Data section Start Marker

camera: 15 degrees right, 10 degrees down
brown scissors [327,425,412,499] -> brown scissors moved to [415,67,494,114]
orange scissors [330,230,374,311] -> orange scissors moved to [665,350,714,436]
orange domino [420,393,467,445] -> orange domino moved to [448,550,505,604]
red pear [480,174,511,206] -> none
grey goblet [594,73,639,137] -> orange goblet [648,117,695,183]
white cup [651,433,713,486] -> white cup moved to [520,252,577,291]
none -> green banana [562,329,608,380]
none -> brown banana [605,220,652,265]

Data section End Marker
Data section Start Marker

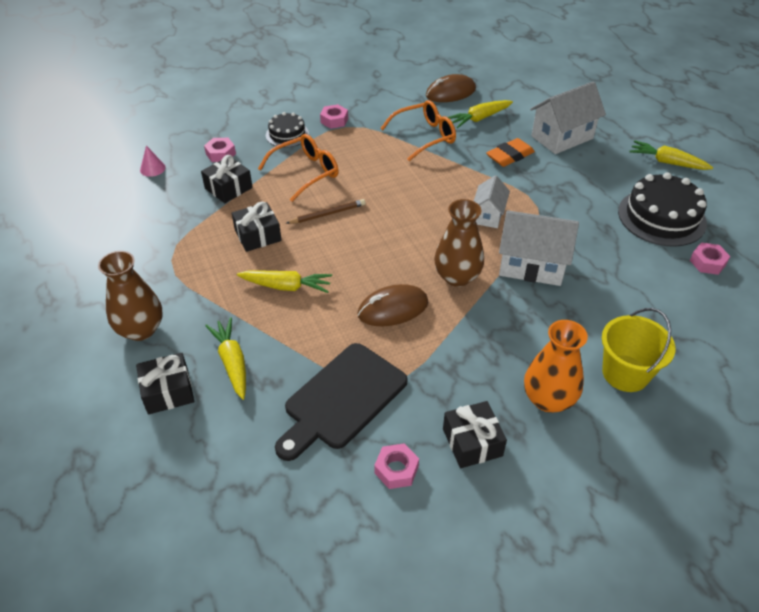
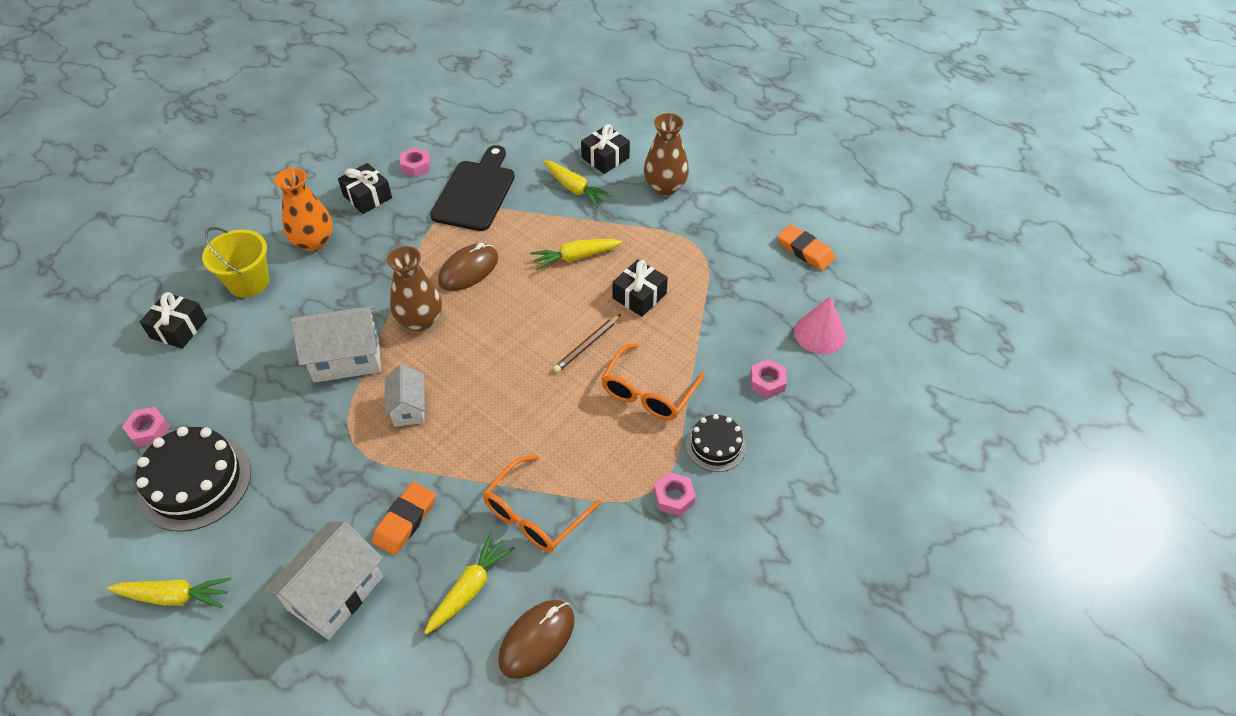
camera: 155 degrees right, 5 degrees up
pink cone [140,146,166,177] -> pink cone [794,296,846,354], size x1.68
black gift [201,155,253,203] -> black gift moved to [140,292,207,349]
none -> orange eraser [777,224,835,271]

Data section End Marker

** Your goal **
Scan the material above. Extract every line in which the word "banana" occurs.

** Result **
none -> green banana [562,329,608,380]
none -> brown banana [605,220,652,265]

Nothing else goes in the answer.